■ EXERCISE REQUIREMENTS ■
Repeat the lines of the data exactly and exclude any picture among them.

■ DATA FOR THIS TASK ■
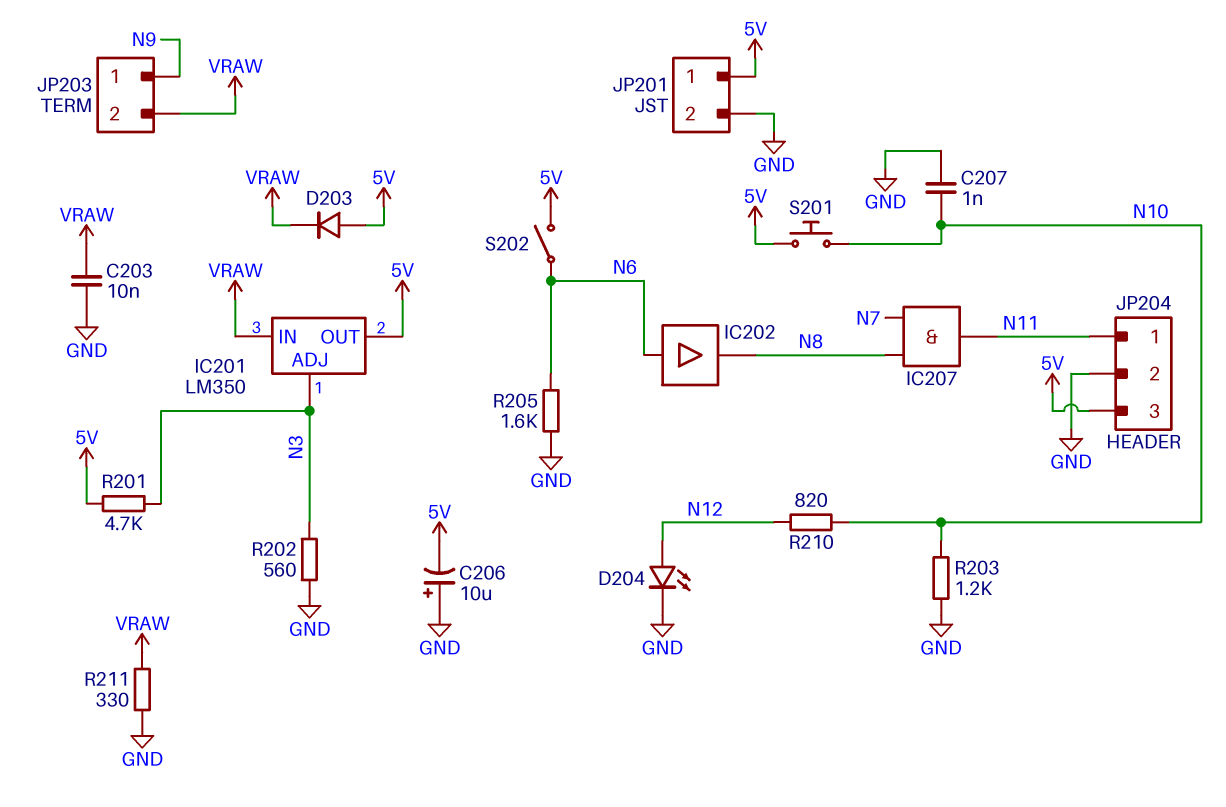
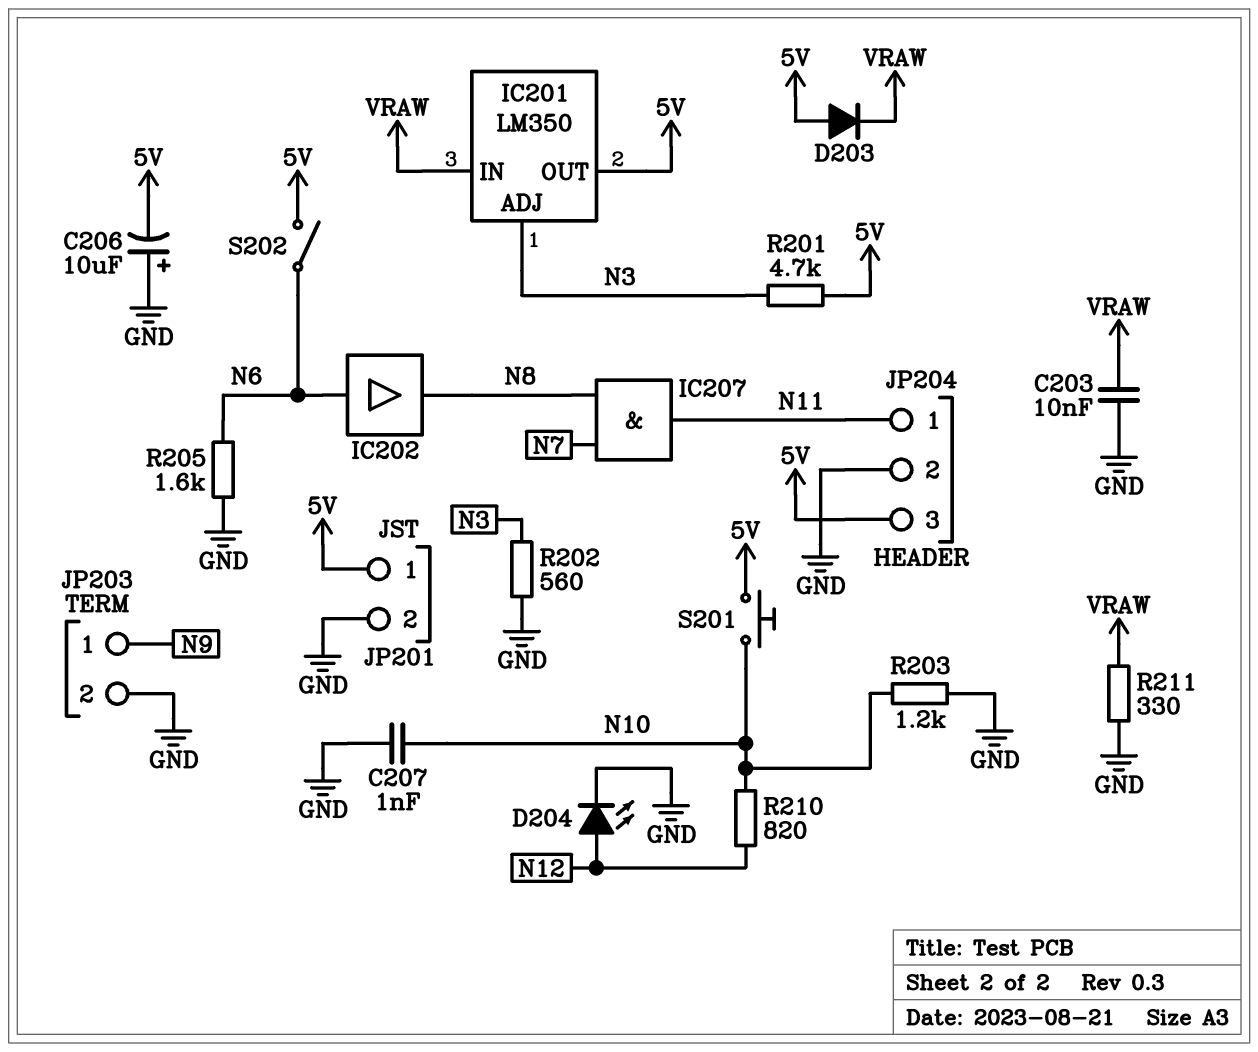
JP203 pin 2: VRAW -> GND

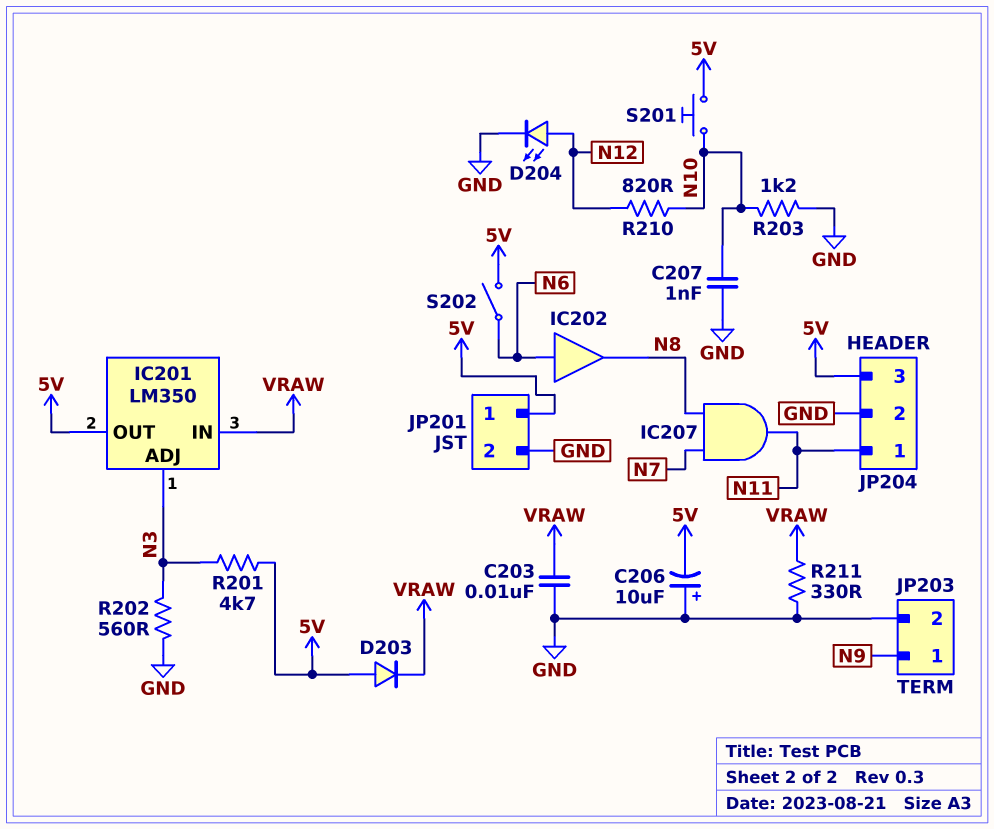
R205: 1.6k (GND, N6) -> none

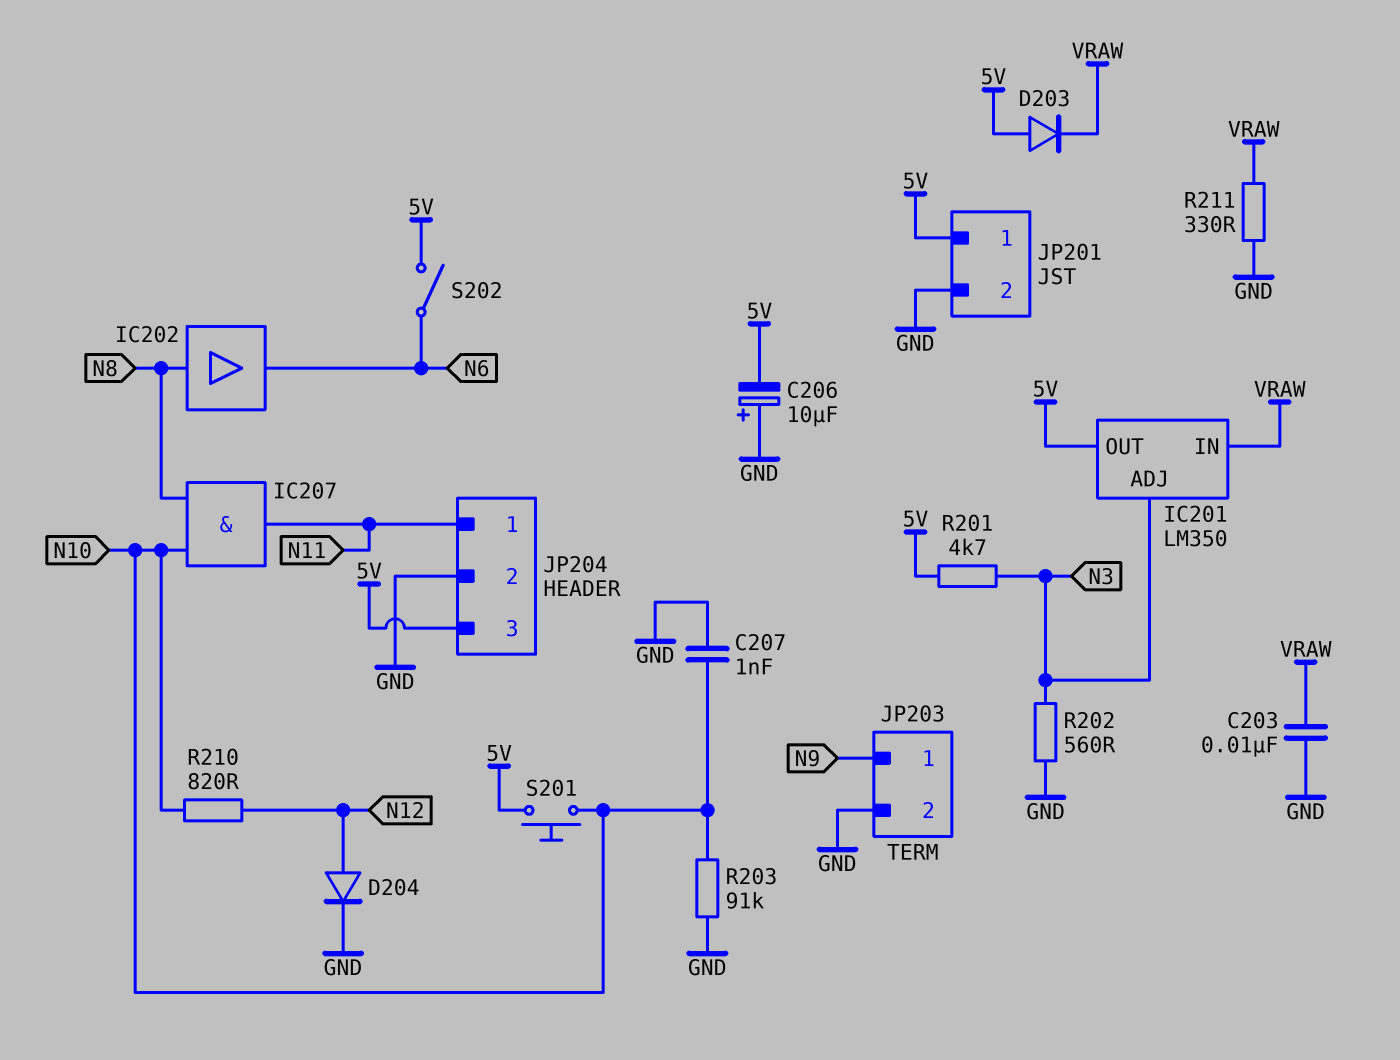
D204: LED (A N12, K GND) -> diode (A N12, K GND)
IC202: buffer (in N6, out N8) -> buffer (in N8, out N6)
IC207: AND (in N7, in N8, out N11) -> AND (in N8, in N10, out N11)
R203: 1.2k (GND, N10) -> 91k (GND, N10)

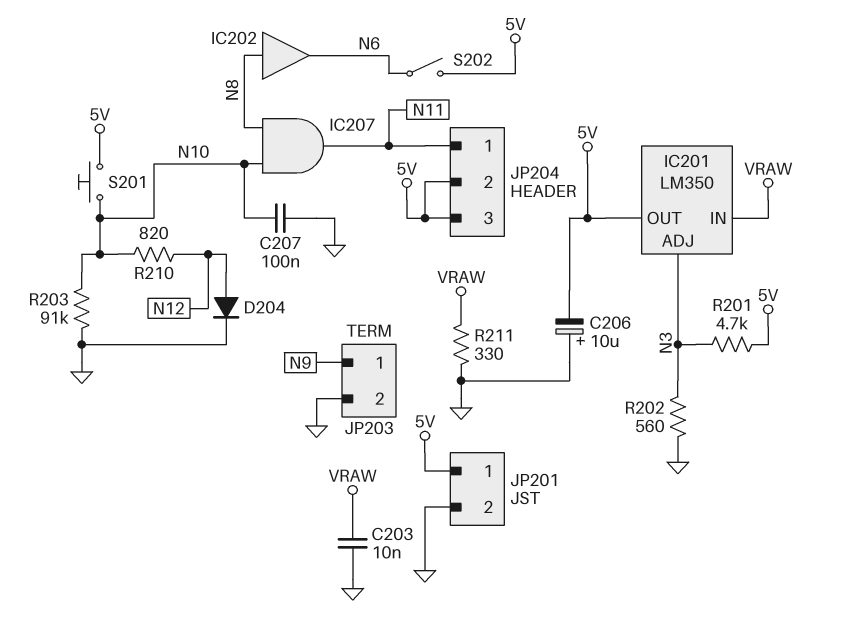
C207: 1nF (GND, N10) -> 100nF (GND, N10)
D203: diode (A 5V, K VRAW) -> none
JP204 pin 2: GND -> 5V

■ TASK SOLUTION ■
JP203 pin 2: VRAW -> GND

R205: 1.6k (GND, N6) -> none

D204: LED (A N12, K GND) -> diode (A N12, K GND)
IC202: buffer (in N6, out N8) -> buffer (in N8, out N6)
IC207: AND (in N7, in N8, out N11) -> AND (in N8, in N10, out N11)
R203: 1.2k (GND, N10) -> 91k (GND, N10)

C207: 1nF (GND, N10) -> 100nF (GND, N10)
D203: diode (A 5V, K VRAW) -> none
JP204 pin 2: GND -> 5V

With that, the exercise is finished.